Dataset –
▬▬▬
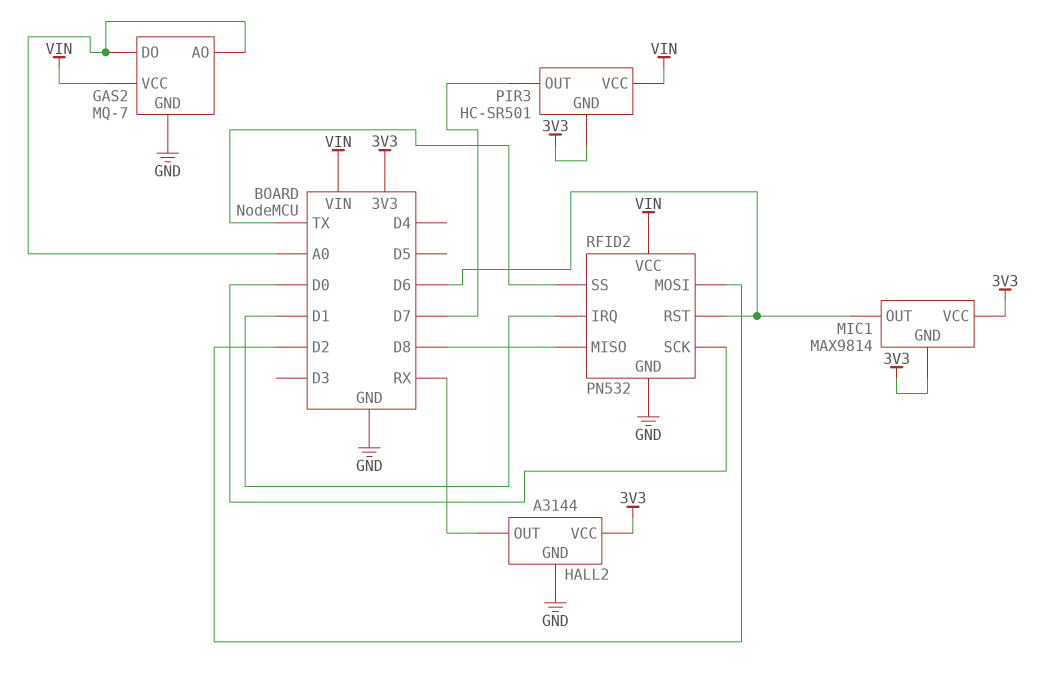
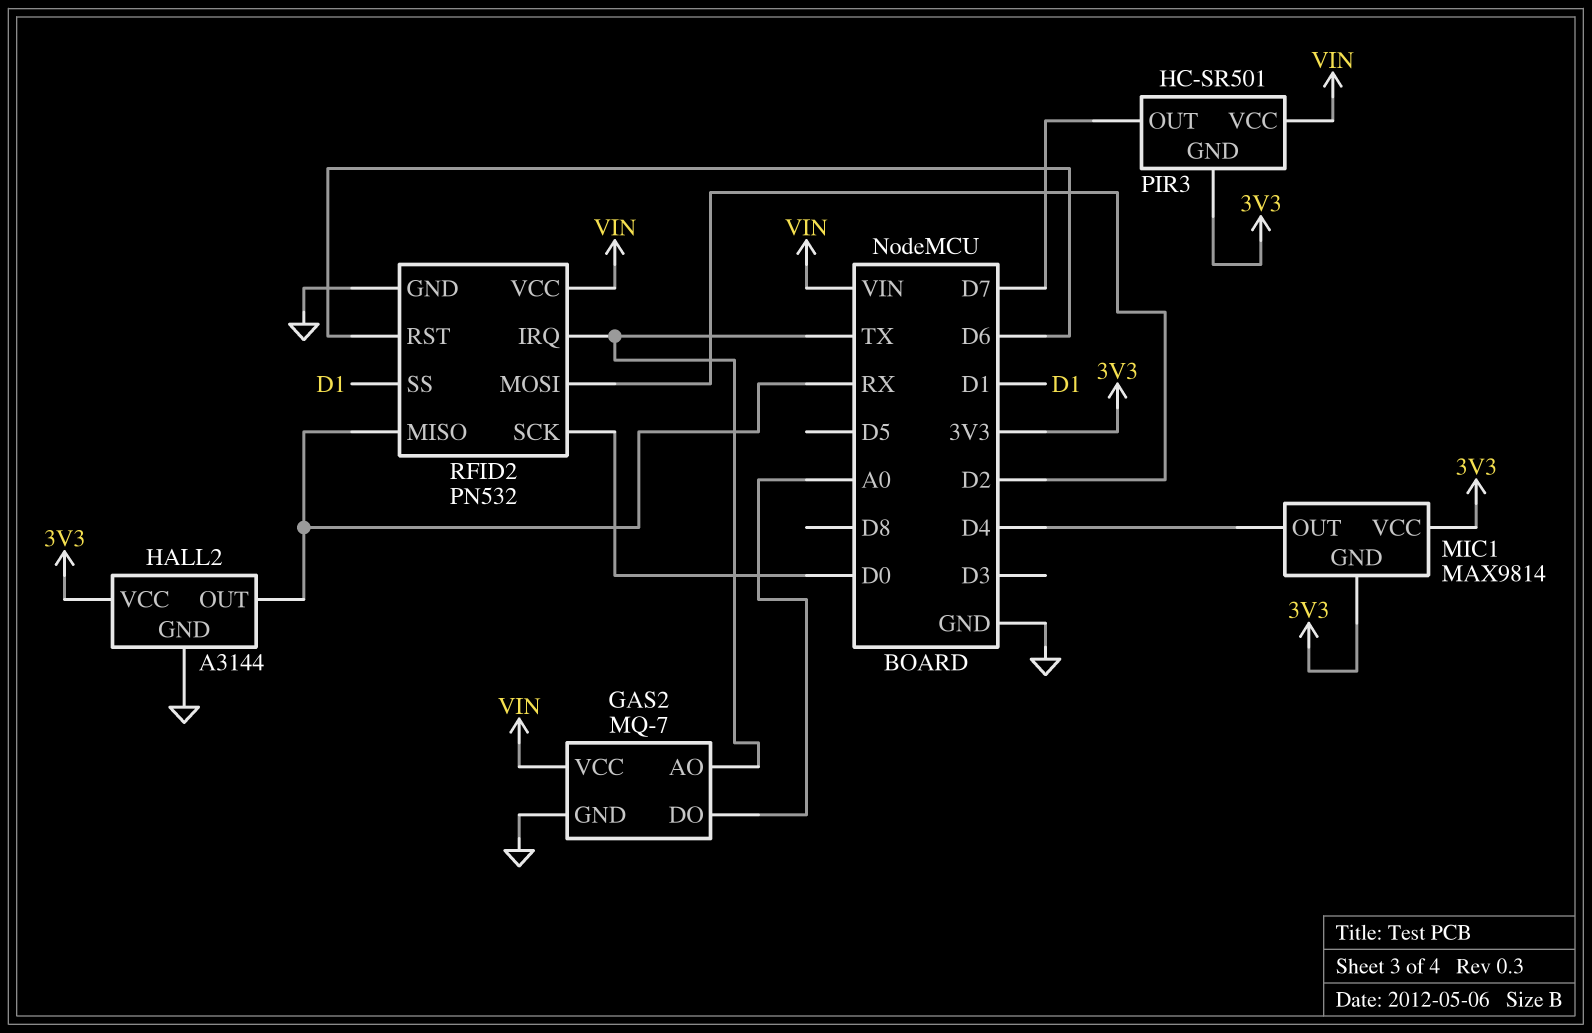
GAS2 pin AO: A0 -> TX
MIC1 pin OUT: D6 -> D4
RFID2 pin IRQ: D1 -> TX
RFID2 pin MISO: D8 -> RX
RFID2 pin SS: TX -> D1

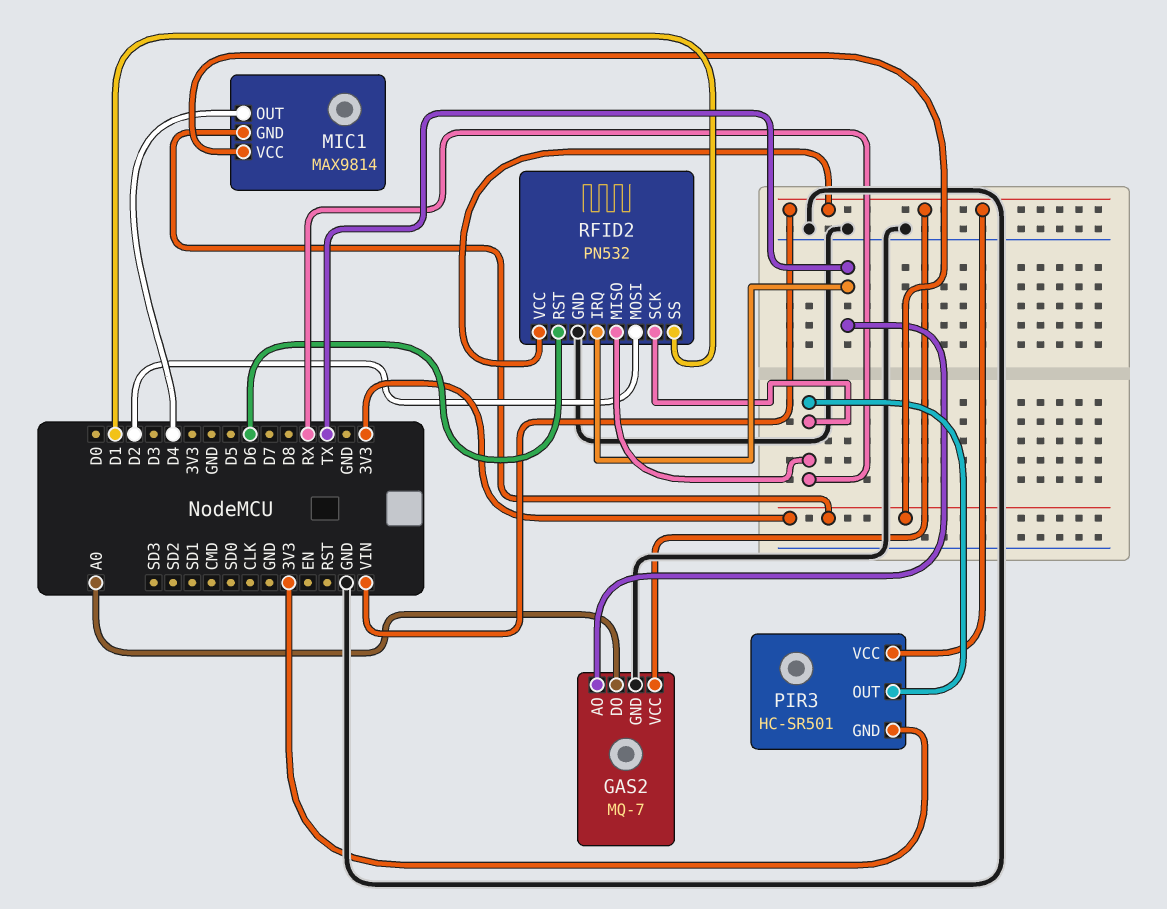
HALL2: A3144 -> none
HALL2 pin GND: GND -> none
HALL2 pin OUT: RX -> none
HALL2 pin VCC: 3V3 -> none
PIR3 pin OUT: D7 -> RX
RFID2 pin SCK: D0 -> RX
▬▬▬
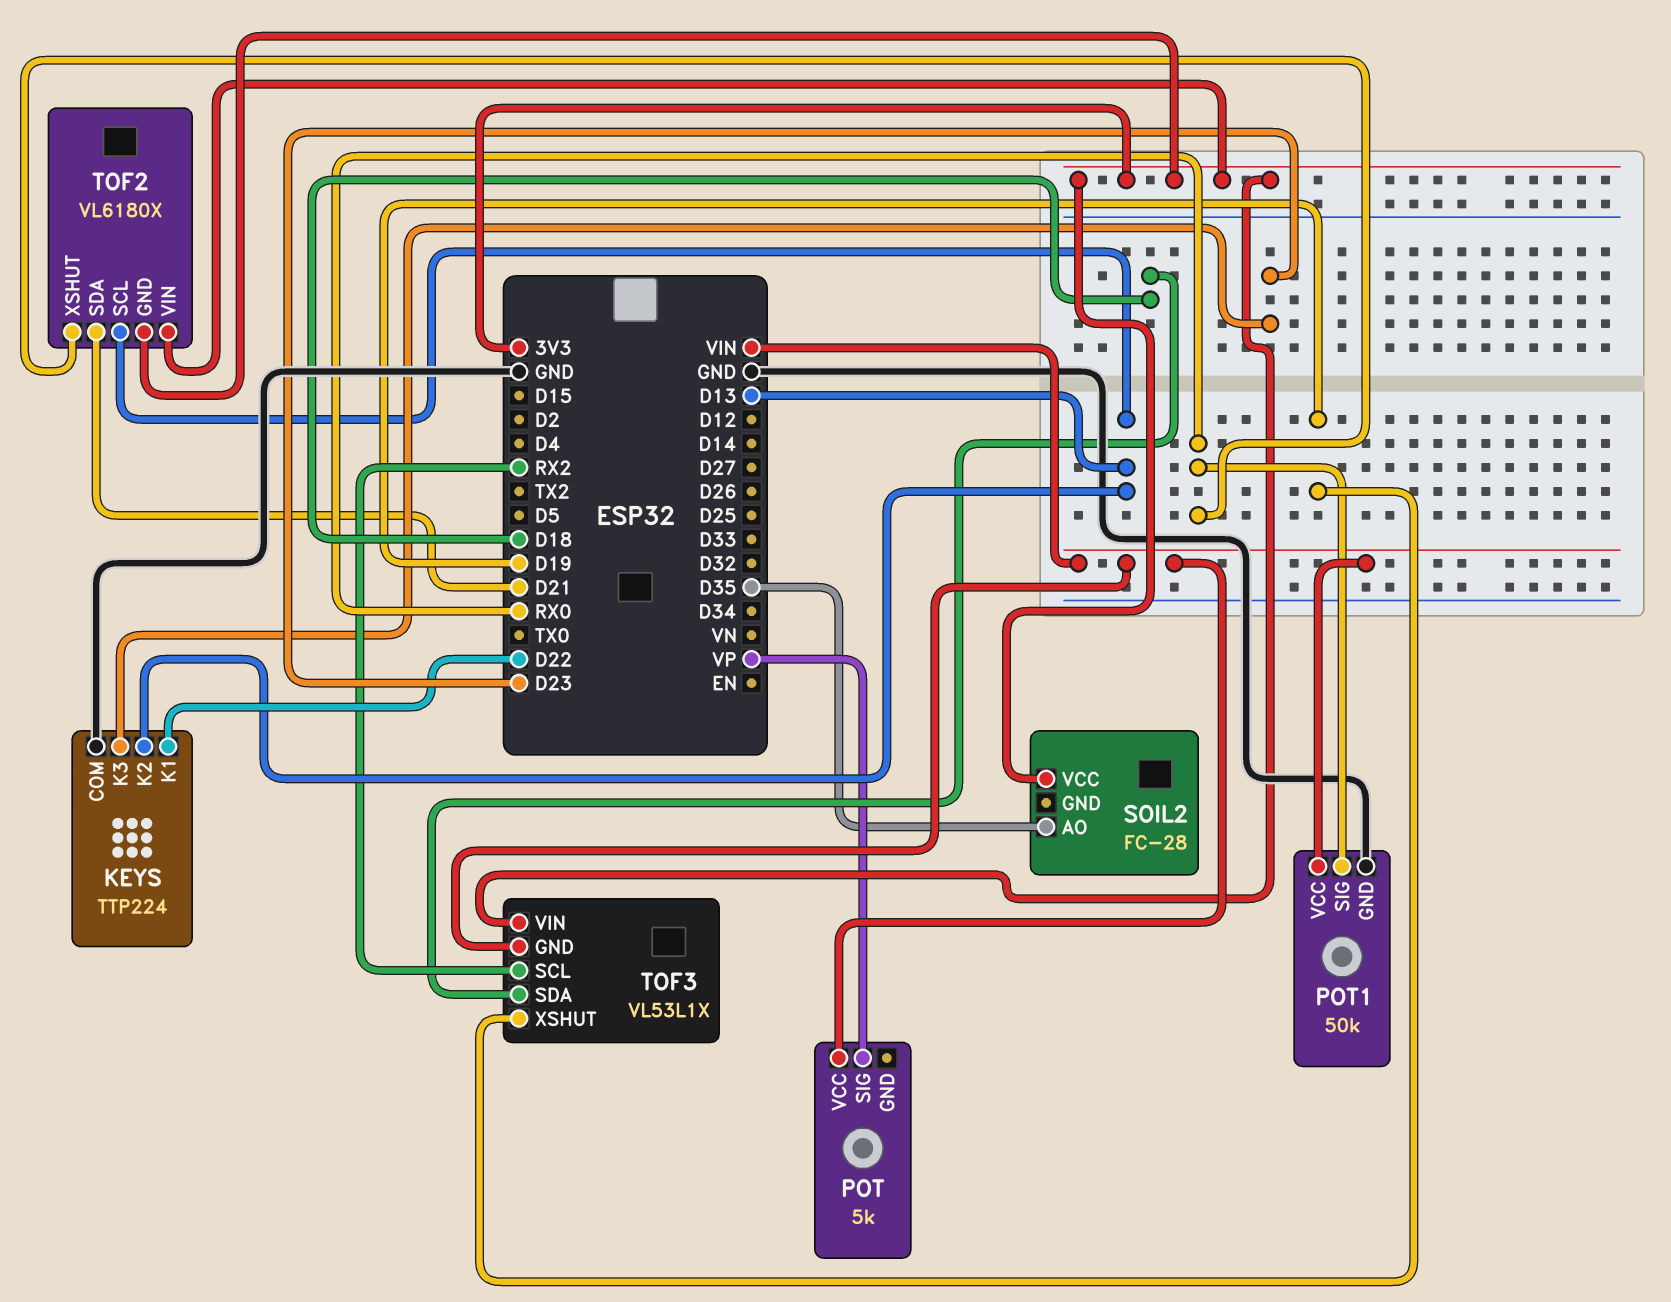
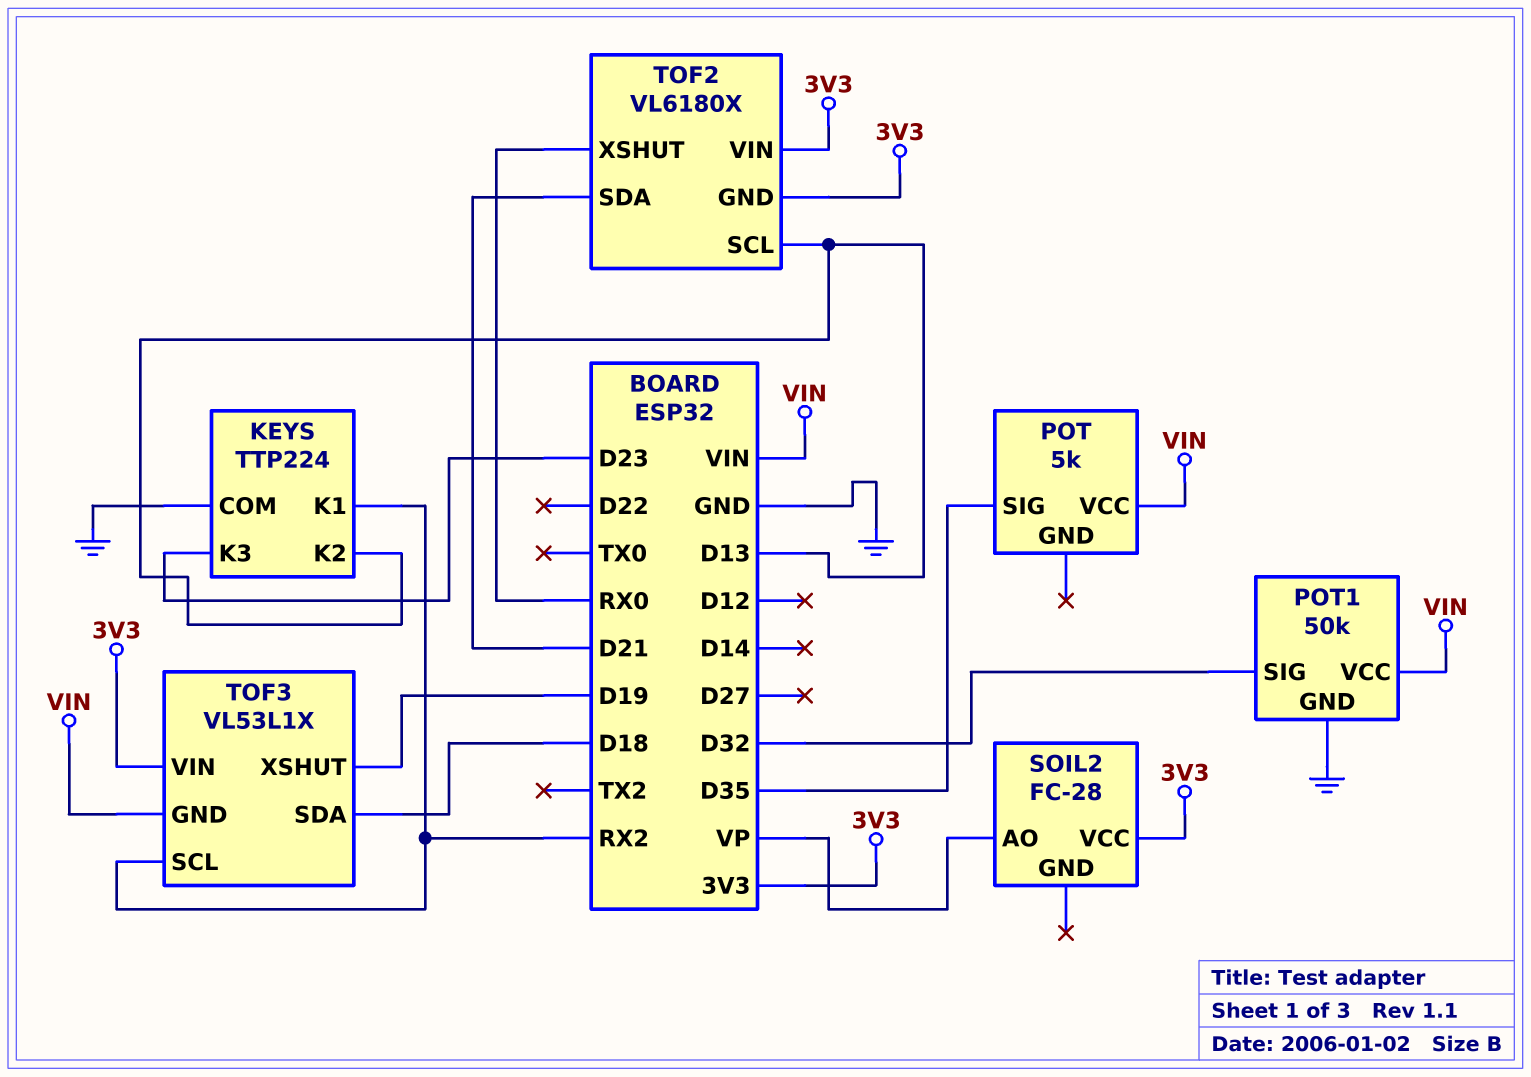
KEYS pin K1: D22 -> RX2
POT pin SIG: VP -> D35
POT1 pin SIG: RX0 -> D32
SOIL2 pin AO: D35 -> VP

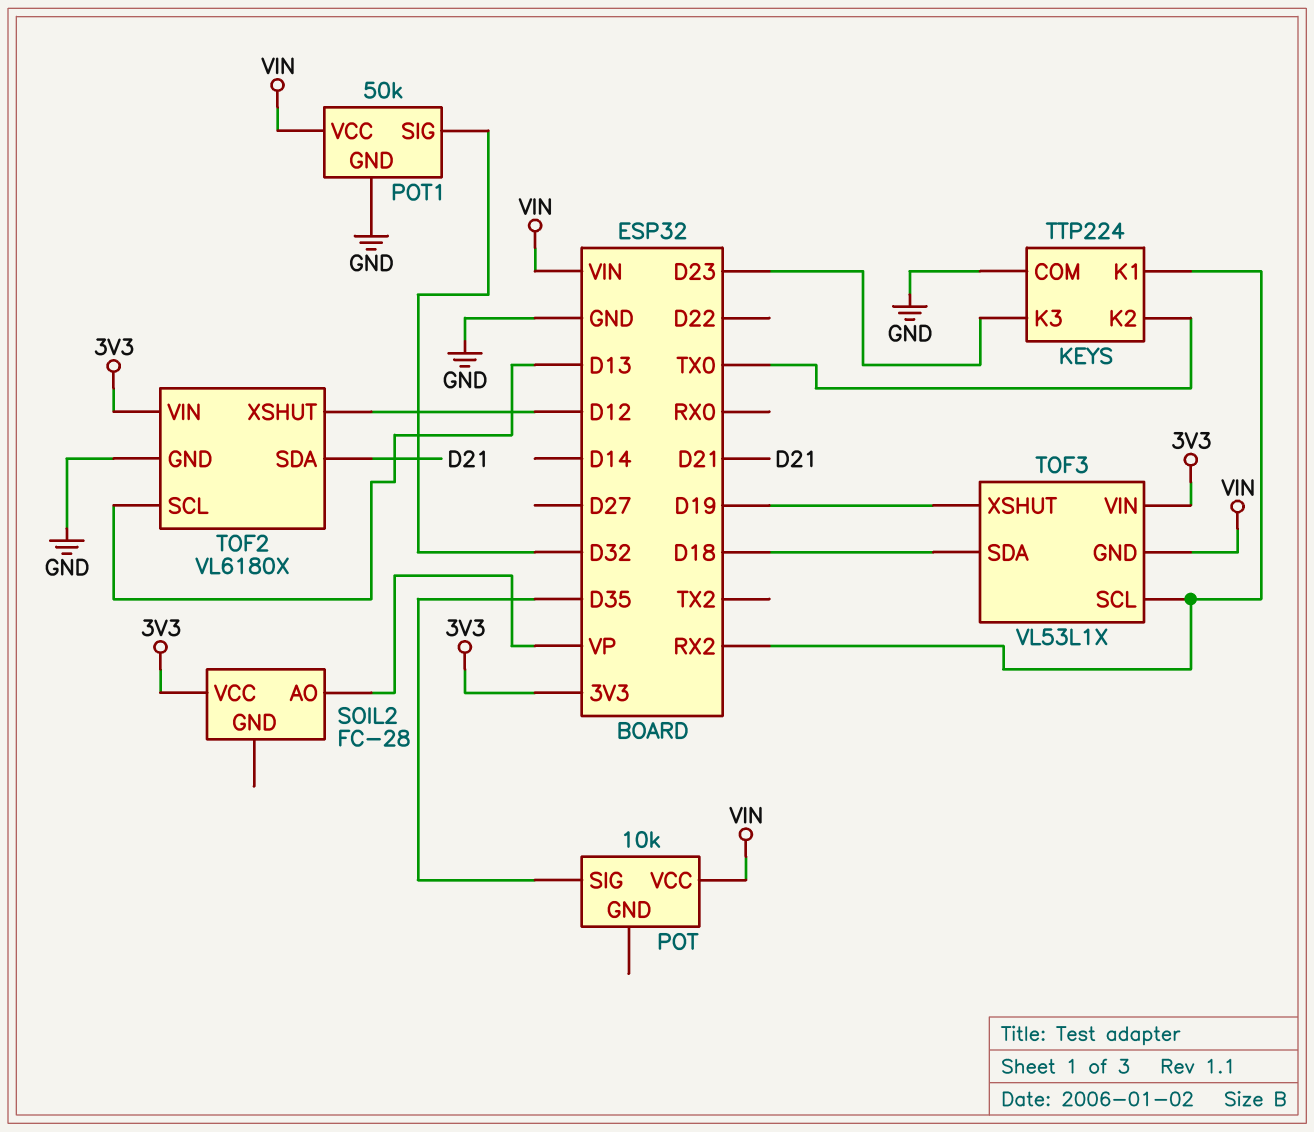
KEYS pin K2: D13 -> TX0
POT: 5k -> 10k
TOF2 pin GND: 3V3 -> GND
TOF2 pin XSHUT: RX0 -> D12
▬▬▬
Problem requirements –
Wherever the word "none" appears in the entries above, copy that whole line.

Task solution –
HALL2: A3144 -> none
HALL2 pin GND: GND -> none
HALL2 pin OUT: RX -> none
HALL2 pin VCC: 3V3 -> none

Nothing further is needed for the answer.